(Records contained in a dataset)
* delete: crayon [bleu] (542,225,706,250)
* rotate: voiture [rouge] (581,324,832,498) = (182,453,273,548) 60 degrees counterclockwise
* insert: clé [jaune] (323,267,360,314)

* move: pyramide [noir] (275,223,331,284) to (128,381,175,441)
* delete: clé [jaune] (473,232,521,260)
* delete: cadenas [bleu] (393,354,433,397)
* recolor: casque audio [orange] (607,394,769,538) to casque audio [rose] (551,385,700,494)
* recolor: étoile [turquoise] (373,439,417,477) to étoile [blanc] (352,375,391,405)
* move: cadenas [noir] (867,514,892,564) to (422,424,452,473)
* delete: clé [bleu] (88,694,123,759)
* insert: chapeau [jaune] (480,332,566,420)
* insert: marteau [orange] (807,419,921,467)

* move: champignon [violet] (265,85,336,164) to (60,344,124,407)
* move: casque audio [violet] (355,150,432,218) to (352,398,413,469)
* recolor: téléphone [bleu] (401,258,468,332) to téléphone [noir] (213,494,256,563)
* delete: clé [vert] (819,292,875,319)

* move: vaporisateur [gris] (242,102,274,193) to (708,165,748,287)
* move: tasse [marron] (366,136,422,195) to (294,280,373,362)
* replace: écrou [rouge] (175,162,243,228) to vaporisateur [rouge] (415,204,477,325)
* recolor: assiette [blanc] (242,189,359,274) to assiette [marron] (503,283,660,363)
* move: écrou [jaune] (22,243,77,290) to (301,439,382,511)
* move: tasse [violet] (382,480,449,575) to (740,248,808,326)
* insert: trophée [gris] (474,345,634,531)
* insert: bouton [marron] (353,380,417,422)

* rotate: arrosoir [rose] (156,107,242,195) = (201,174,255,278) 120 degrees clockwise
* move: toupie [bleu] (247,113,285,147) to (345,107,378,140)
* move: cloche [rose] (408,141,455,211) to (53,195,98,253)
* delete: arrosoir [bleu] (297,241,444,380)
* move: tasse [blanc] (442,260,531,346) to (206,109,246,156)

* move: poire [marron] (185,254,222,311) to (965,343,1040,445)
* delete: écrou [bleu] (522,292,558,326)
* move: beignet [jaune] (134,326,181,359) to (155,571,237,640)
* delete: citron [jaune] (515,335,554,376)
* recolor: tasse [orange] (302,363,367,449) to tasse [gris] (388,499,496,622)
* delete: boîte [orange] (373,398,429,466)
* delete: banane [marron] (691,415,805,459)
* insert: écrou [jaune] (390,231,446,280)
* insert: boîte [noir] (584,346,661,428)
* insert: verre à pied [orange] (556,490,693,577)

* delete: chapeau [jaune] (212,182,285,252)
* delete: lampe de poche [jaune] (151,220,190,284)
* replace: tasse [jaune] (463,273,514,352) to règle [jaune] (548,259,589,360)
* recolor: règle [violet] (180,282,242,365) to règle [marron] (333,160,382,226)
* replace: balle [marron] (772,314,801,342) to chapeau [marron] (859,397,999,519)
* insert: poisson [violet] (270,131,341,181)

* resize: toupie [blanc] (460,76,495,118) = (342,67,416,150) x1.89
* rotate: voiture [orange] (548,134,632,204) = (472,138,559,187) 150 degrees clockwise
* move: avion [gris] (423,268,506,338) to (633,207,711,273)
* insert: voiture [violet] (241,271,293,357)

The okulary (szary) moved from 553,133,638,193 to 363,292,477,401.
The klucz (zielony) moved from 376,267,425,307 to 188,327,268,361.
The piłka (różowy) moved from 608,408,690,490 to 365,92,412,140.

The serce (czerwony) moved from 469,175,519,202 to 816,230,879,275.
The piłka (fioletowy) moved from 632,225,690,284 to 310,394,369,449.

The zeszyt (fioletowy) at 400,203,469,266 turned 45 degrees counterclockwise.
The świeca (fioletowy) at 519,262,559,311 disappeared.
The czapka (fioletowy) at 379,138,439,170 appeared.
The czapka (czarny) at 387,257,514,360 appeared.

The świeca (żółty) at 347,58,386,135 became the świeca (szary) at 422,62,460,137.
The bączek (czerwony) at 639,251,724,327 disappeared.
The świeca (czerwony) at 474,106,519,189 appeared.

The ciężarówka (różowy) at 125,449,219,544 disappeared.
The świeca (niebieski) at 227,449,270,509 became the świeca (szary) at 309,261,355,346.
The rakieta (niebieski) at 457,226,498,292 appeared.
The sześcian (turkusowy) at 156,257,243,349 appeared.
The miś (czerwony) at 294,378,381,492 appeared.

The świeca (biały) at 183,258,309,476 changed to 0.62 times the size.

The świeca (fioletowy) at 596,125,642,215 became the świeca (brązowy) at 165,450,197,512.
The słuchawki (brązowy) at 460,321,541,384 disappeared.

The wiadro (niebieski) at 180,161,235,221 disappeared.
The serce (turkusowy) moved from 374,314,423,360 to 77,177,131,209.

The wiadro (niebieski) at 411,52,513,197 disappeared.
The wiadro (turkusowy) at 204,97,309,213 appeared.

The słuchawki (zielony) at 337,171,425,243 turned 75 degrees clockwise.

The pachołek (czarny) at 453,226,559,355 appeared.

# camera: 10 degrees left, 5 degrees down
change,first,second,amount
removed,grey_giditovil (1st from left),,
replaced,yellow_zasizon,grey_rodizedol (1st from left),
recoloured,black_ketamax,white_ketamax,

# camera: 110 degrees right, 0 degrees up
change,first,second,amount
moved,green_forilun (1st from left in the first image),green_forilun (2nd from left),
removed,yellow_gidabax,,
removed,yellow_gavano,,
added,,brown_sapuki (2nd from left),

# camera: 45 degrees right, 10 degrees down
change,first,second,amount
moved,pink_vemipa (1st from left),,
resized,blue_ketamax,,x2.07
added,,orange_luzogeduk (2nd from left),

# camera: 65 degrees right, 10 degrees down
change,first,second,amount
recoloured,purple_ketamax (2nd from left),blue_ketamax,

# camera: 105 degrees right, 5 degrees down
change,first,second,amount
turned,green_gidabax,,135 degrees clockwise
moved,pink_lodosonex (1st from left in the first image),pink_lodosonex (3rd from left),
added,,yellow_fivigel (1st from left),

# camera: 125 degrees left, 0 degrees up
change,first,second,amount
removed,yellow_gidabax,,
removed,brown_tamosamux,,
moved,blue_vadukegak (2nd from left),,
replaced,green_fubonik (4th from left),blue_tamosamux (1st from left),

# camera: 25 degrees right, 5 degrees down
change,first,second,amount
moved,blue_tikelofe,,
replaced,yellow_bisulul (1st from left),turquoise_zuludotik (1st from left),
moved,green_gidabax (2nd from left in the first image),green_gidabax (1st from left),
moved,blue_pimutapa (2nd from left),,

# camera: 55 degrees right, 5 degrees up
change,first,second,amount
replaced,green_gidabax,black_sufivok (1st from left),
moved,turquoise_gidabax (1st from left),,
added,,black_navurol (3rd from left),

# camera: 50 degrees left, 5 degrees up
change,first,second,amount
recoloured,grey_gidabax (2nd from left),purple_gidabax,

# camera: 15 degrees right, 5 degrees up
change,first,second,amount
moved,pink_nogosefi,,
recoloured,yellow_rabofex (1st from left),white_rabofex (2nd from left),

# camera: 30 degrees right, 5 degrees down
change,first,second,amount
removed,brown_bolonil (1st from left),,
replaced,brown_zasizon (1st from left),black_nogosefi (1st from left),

# Work request
Transcribe all of the data above, character for character.

# Solution to this problem
* delete: crayon [bleu] (542,225,706,250)
* rotate: voiture [rouge] (581,324,832,498) = (182,453,273,548) 60 degrees counterclockwise
* insert: clé [jaune] (323,267,360,314)

* move: pyramide [noir] (275,223,331,284) to (128,381,175,441)
* delete: clé [jaune] (473,232,521,260)
* delete: cadenas [bleu] (393,354,433,397)
* recolor: casque audio [orange] (607,394,769,538) to casque audio [rose] (551,385,700,494)
* recolor: étoile [turquoise] (373,439,417,477) to étoile [blanc] (352,375,391,405)
* move: cadenas [noir] (867,514,892,564) to (422,424,452,473)
* delete: clé [bleu] (88,694,123,759)
* insert: chapeau [jaune] (480,332,566,420)
* insert: marteau [orange] (807,419,921,467)

* move: champignon [violet] (265,85,336,164) to (60,344,124,407)
* move: casque audio [violet] (355,150,432,218) to (352,398,413,469)
* recolor: téléphone [bleu] (401,258,468,332) to téléphone [noir] (213,494,256,563)
* delete: clé [vert] (819,292,875,319)

* move: vaporisateur [gris] (242,102,274,193) to (708,165,748,287)
* move: tasse [marron] (366,136,422,195) to (294,280,373,362)
* replace: écrou [rouge] (175,162,243,228) to vaporisateur [rouge] (415,204,477,325)
* recolor: assiette [blanc] (242,189,359,274) to assiette [marron] (503,283,660,363)
* move: écrou [jaune] (22,243,77,290) to (301,439,382,511)
* move: tasse [violet] (382,480,449,575) to (740,248,808,326)
* insert: trophée [gris] (474,345,634,531)
* insert: bouton [marron] (353,380,417,422)

* rotate: arrosoir [rose] (156,107,242,195) = (201,174,255,278) 120 degrees clockwise
* move: toupie [bleu] (247,113,285,147) to (345,107,378,140)
* move: cloche [rose] (408,141,455,211) to (53,195,98,253)
* delete: arrosoir [bleu] (297,241,444,380)
* move: tasse [blanc] (442,260,531,346) to (206,109,246,156)

* move: poire [marron] (185,254,222,311) to (965,343,1040,445)
* delete: écrou [bleu] (522,292,558,326)
* move: beignet [jaune] (134,326,181,359) to (155,571,237,640)
* delete: citron [jaune] (515,335,554,376)
* recolor: tasse [orange] (302,363,367,449) to tasse [gris] (388,499,496,622)
* delete: boîte [orange] (373,398,429,466)
* delete: banane [marron] (691,415,805,459)
* insert: écrou [jaune] (390,231,446,280)
* insert: boîte [noir] (584,346,661,428)
* insert: verre à pied [orange] (556,490,693,577)

* delete: chapeau [jaune] (212,182,285,252)
* delete: lampe de poche [jaune] (151,220,190,284)
* replace: tasse [jaune] (463,273,514,352) to règle [jaune] (548,259,589,360)
* recolor: règle [violet] (180,282,242,365) to règle [marron] (333,160,382,226)
* replace: balle [marron] (772,314,801,342) to chapeau [marron] (859,397,999,519)
* insert: poisson [violet] (270,131,341,181)

* resize: toupie [blanc] (460,76,495,118) = (342,67,416,150) x1.89
* rotate: voiture [orange] (548,134,632,204) = (472,138,559,187) 150 degrees clockwise
* move: avion [gris] (423,268,506,338) to (633,207,711,273)
* insert: voiture [violet] (241,271,293,357)

The okulary (szary) moved from 553,133,638,193 to 363,292,477,401.
The klucz (zielony) moved from 376,267,425,307 to 188,327,268,361.
The piłka (różowy) moved from 608,408,690,490 to 365,92,412,140.

The serce (czerwony) moved from 469,175,519,202 to 816,230,879,275.
The piłka (fioletowy) moved from 632,225,690,284 to 310,394,369,449.

The zeszyt (fioletowy) at 400,203,469,266 turned 45 degrees counterclockwise.
The świeca (fioletowy) at 519,262,559,311 disappeared.
The czapka (fioletowy) at 379,138,439,170 appeared.
The czapka (czarny) at 387,257,514,360 appeared.

The świeca (żółty) at 347,58,386,135 became the świeca (szary) at 422,62,460,137.
The bączek (czerwony) at 639,251,724,327 disappeared.
The świeca (czerwony) at 474,106,519,189 appeared.

The ciężarówka (różowy) at 125,449,219,544 disappeared.
The świeca (niebieski) at 227,449,270,509 became the świeca (szary) at 309,261,355,346.
The rakieta (niebieski) at 457,226,498,292 appeared.
The sześcian (turkusowy) at 156,257,243,349 appeared.
The miś (czerwony) at 294,378,381,492 appeared.

The świeca (biały) at 183,258,309,476 changed to 0.62 times the size.

The świeca (fioletowy) at 596,125,642,215 became the świeca (brązowy) at 165,450,197,512.
The słuchawki (brązowy) at 460,321,541,384 disappeared.

The wiadro (niebieski) at 180,161,235,221 disappeared.
The serce (turkusowy) moved from 374,314,423,360 to 77,177,131,209.

The wiadro (niebieski) at 411,52,513,197 disappeared.
The wiadro (turkusowy) at 204,97,309,213 appeared.

The słuchawki (zielony) at 337,171,425,243 turned 75 degrees clockwise.

The pachołek (czarny) at 453,226,559,355 appeared.

# camera: 10 degrees left, 5 degrees down
change,first,second,amount
removed,grey_giditovil (1st from left),,
replaced,yellow_zasizon,grey_rodizedol (1st from left),
recoloured,black_ketamax,white_ketamax,

# camera: 110 degrees right, 0 degrees up
change,first,second,amount
moved,green_forilun (1st from left in the first image),green_forilun (2nd from left),
removed,yellow_gidabax,,
removed,yellow_gavano,,
added,,brown_sapuki (2nd from left),

# camera: 45 degrees right, 10 degrees down
change,first,second,amount
moved,pink_vemipa (1st from left),,
resized,blue_ketamax,,x2.07
added,,orange_luzogeduk (2nd from left),

# camera: 65 degrees right, 10 degrees down
change,first,second,amount
recoloured,purple_ketamax (2nd from left),blue_ketamax,

# camera: 105 degrees right, 5 degrees down
change,first,second,amount
turned,green_gidabax,,135 degrees clockwise
moved,pink_lodosonex (1st from left in the first image),pink_lodosonex (3rd from left),
added,,yellow_fivigel (1st from left),

# camera: 125 degrees left, 0 degrees up
change,first,second,amount
removed,yellow_gidabax,,
removed,brown_tamosamux,,
moved,blue_vadukegak (2nd from left),,
replaced,green_fubonik (4th from left),blue_tamosamux (1st from left),

# camera: 25 degrees right, 5 degrees down
change,first,second,amount
moved,blue_tikelofe,,
replaced,yellow_bisulul (1st from left),turquoise_zuludotik (1st from left),
moved,green_gidabax (2nd from left in the first image),green_gidabax (1st from left),
moved,blue_pimutapa (2nd from left),,

# camera: 55 degrees right, 5 degrees up
change,first,second,amount
replaced,green_gidabax,black_sufivok (1st from left),
moved,turquoise_gidabax (1st from left),,
added,,black_navurol (3rd from left),

# camera: 50 degrees left, 5 degrees up
change,first,second,amount
recoloured,grey_gidabax (2nd from left),purple_gidabax,

# camera: 15 degrees right, 5 degrees up
change,first,second,amount
moved,pink_nogosefi,,
recoloured,yellow_rabofex (1st from left),white_rabofex (2nd from left),

# camera: 30 degrees right, 5 degrees down
change,first,second,amount
removed,brown_bolonil (1st from left),,
replaced,brown_zasizon (1st from left),black_nogosefi (1st from left),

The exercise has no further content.